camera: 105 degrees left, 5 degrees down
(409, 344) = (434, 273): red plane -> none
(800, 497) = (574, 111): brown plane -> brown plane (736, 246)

····················

* EXERCISE REQUIREMENTS *
Your task is to repeat the data exactly; please include every line.

* RESULT OF THE TASK *
camera: 105 degrees left, 5 degrees down
(409, 344) = (434, 273): red plane -> none
(800, 497) = (574, 111): brown plane -> brown plane (736, 246)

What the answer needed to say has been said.